§ **Records for this exercise**:
══════

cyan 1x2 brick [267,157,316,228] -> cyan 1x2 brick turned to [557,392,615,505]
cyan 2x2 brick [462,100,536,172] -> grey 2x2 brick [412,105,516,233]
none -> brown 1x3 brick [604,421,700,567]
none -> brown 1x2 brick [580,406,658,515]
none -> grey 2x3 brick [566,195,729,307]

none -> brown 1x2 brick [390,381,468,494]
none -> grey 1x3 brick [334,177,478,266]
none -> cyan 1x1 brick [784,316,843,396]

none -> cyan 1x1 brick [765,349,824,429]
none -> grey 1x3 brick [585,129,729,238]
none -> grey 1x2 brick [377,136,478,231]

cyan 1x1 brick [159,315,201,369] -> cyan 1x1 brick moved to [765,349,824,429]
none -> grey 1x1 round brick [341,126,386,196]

══════

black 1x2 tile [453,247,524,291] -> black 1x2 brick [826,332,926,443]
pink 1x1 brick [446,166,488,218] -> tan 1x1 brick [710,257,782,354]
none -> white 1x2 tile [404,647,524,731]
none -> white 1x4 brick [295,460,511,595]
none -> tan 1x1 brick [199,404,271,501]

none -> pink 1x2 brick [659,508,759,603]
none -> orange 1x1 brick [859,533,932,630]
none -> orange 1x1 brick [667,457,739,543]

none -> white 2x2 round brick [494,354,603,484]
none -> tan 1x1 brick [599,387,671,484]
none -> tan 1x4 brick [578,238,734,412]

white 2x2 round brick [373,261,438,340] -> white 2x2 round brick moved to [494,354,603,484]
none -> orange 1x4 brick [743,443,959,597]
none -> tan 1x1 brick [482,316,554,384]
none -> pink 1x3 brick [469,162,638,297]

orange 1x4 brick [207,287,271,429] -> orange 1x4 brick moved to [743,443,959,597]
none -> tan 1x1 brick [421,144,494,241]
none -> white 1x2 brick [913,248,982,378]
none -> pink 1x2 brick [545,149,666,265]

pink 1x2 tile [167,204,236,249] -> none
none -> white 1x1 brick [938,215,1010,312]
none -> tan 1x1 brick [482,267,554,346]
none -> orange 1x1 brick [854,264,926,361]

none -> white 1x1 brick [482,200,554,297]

══════

§ **What this task involves**:
Write out exactly the lines that fall from the line with "none -> brown 1x2 brick [580,406,658,515]" to the line with "none -> grey 1x2 brick [377,136,478,231]" in the records above, keeping both ends.

§ **Answer box**:
none -> brown 1x2 brick [580,406,658,515]
none -> grey 2x3 brick [566,195,729,307]

none -> brown 1x2 brick [390,381,468,494]
none -> grey 1x3 brick [334,177,478,266]
none -> cyan 1x1 brick [784,316,843,396]

none -> cyan 1x1 brick [765,349,824,429]
none -> grey 1x3 brick [585,129,729,238]
none -> grey 1x2 brick [377,136,478,231]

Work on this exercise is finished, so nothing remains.